### INPUT DATA

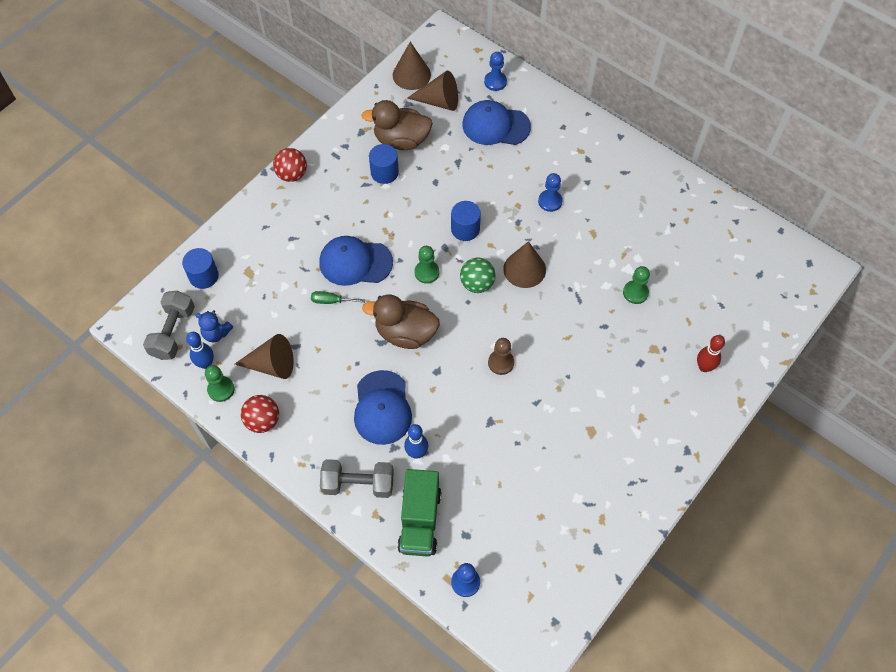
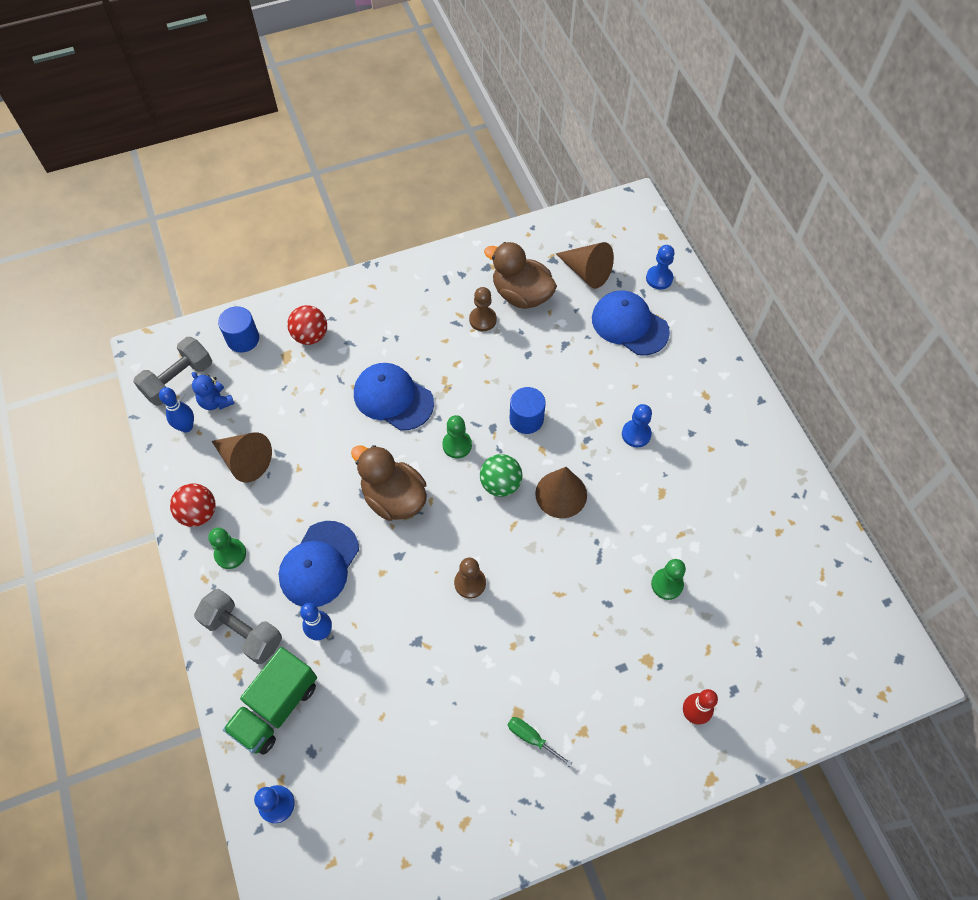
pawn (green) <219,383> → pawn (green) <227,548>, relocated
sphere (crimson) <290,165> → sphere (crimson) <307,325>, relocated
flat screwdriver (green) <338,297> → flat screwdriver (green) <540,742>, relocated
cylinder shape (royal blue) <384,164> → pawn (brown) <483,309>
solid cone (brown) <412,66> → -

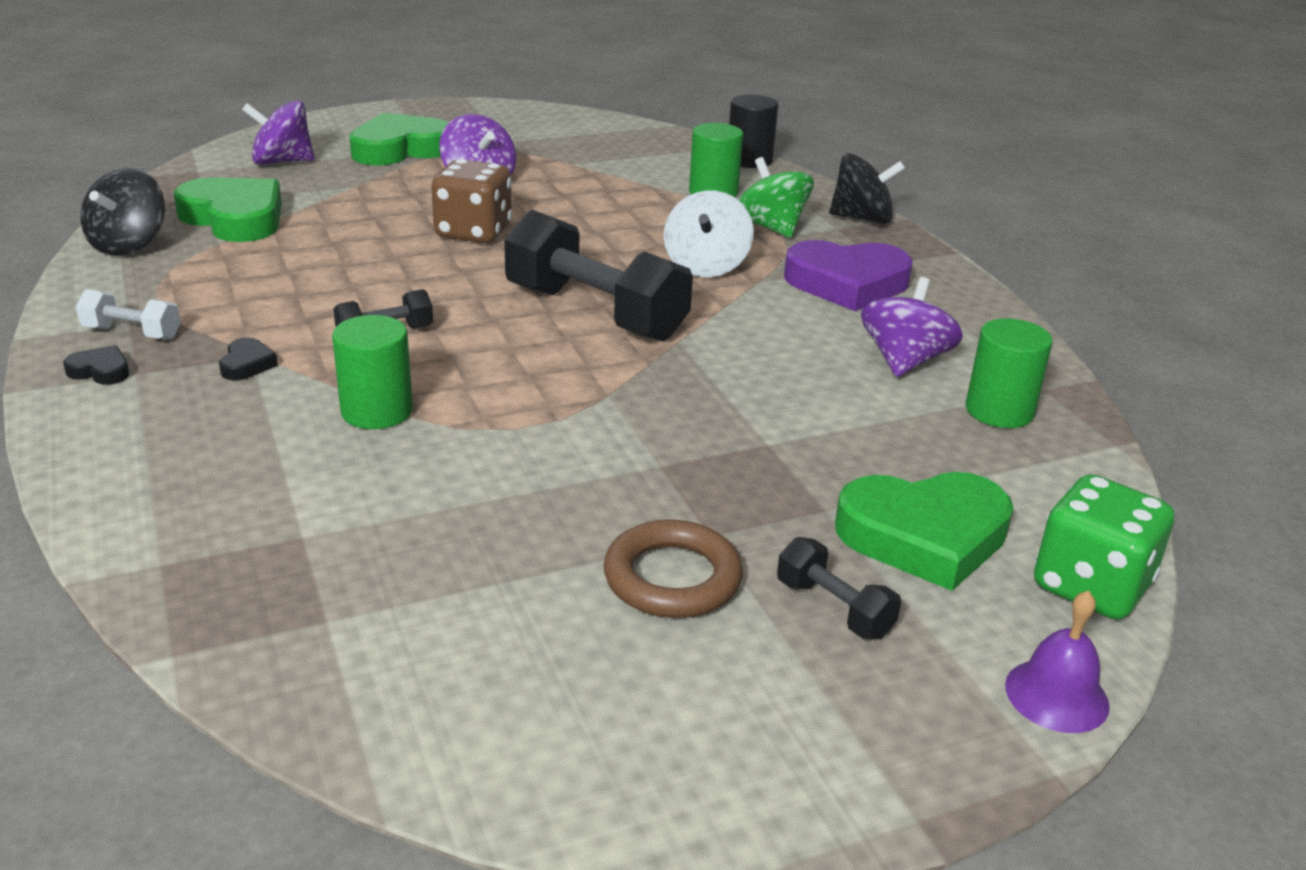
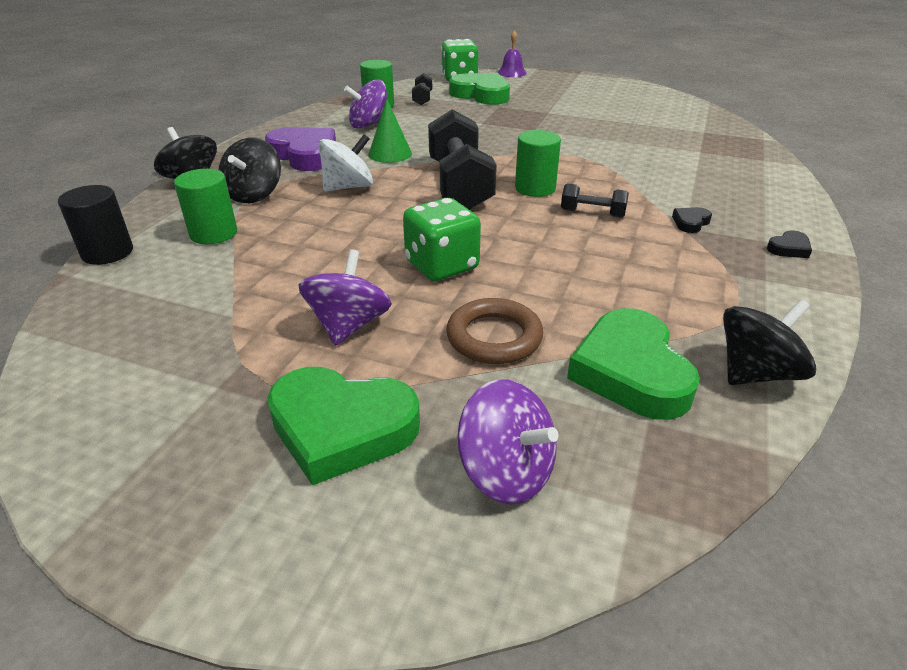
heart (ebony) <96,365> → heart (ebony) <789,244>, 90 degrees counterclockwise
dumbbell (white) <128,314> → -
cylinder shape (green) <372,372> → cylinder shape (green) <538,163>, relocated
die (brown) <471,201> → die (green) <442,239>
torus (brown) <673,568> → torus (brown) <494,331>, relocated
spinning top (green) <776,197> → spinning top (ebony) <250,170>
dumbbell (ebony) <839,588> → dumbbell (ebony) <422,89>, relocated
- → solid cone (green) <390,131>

######

# YOUR INSTRUCTIONS
Beginning with the line that contains "flat screwdriver (green) <338,297>" and ending with the last line of the data, transcribe each line exactly; pictures stay out.

# EXERCISE OUTPUT
flat screwdriver (green) <338,297> → flat screwdriver (green) <540,742>, relocated
cylinder shape (royal blue) <384,164> → pawn (brown) <483,309>
solid cone (brown) <412,66> → -

heart (ebony) <96,365> → heart (ebony) <789,244>, 90 degrees counterclockwise
dumbbell (white) <128,314> → -
cylinder shape (green) <372,372> → cylinder shape (green) <538,163>, relocated
die (brown) <471,201> → die (green) <442,239>
torus (brown) <673,568> → torus (brown) <494,331>, relocated
spinning top (green) <776,197> → spinning top (ebony) <250,170>
dumbbell (ebony) <839,588> → dumbbell (ebony) <422,89>, relocated
- → solid cone (green) <390,131>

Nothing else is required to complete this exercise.